(Records from a collection)
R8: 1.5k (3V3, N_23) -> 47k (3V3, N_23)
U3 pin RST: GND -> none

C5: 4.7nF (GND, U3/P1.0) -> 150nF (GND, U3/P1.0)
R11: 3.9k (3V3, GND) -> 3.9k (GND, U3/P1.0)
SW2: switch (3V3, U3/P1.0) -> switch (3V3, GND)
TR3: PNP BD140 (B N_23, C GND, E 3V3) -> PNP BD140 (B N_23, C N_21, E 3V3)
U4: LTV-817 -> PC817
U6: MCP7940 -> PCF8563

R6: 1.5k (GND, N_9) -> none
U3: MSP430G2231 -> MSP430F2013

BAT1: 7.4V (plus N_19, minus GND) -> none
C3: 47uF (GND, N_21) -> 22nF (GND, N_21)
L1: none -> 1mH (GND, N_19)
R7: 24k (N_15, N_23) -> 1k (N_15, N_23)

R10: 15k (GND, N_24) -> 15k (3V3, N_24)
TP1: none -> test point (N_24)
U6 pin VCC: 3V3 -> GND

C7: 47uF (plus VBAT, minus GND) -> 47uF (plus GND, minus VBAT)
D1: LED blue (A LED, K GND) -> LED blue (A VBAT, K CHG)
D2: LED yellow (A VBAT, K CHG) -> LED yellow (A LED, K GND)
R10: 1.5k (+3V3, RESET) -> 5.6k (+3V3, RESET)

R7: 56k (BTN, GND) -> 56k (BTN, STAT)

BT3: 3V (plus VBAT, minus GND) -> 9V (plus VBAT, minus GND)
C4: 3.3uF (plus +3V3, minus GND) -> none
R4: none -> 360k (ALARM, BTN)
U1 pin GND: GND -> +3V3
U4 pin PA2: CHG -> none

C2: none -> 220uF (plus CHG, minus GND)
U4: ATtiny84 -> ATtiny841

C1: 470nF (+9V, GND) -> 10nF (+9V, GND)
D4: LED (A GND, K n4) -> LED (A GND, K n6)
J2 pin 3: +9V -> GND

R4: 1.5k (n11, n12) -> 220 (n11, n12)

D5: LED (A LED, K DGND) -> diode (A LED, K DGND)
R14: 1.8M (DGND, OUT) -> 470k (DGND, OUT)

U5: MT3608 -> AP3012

## TASK STATEMENT:
Keeping every word in place, restate the entries above.

## RESPONSE:
R8: 1.5k (3V3, N_23) -> 47k (3V3, N_23)
U3 pin RST: GND -> none

C5: 4.7nF (GND, U3/P1.0) -> 150nF (GND, U3/P1.0)
R11: 3.9k (3V3, GND) -> 3.9k (GND, U3/P1.0)
SW2: switch (3V3, U3/P1.0) -> switch (3V3, GND)
TR3: PNP BD140 (B N_23, C GND, E 3V3) -> PNP BD140 (B N_23, C N_21, E 3V3)
U4: LTV-817 -> PC817
U6: MCP7940 -> PCF8563

R6: 1.5k (GND, N_9) -> none
U3: MSP430G2231 -> MSP430F2013

BAT1: 7.4V (plus N_19, minus GND) -> none
C3: 47uF (GND, N_21) -> 22nF (GND, N_21)
L1: none -> 1mH (GND, N_19)
R7: 24k (N_15, N_23) -> 1k (N_15, N_23)

R10: 15k (GND, N_24) -> 15k (3V3, N_24)
TP1: none -> test point (N_24)
U6 pin VCC: 3V3 -> GND

C7: 47uF (plus VBAT, minus GND) -> 47uF (plus GND, minus VBAT)
D1: LED blue (A LED, K GND) -> LED blue (A VBAT, K CHG)
D2: LED yellow (A VBAT, K CHG) -> LED yellow (A LED, K GND)
R10: 1.5k (+3V3, RESET) -> 5.6k (+3V3, RESET)

R7: 56k (BTN, GND) -> 56k (BTN, STAT)

BT3: 3V (plus VBAT, minus GND) -> 9V (plus VBAT, minus GND)
C4: 3.3uF (plus +3V3, minus GND) -> none
R4: none -> 360k (ALARM, BTN)
U1 pin GND: GND -> +3V3
U4 pin PA2: CHG -> none

C2: none -> 220uF (plus CHG, minus GND)
U4: ATtiny84 -> ATtiny841

C1: 470nF (+9V, GND) -> 10nF (+9V, GND)
D4: LED (A GND, K n4) -> LED (A GND, K n6)
J2 pin 3: +9V -> GND

R4: 1.5k (n11, n12) -> 220 (n11, n12)

D5: LED (A LED, K DGND) -> diode (A LED, K DGND)
R14: 1.8M (DGND, OUT) -> 470k (DGND, OUT)

U5: MT3608 -> AP3012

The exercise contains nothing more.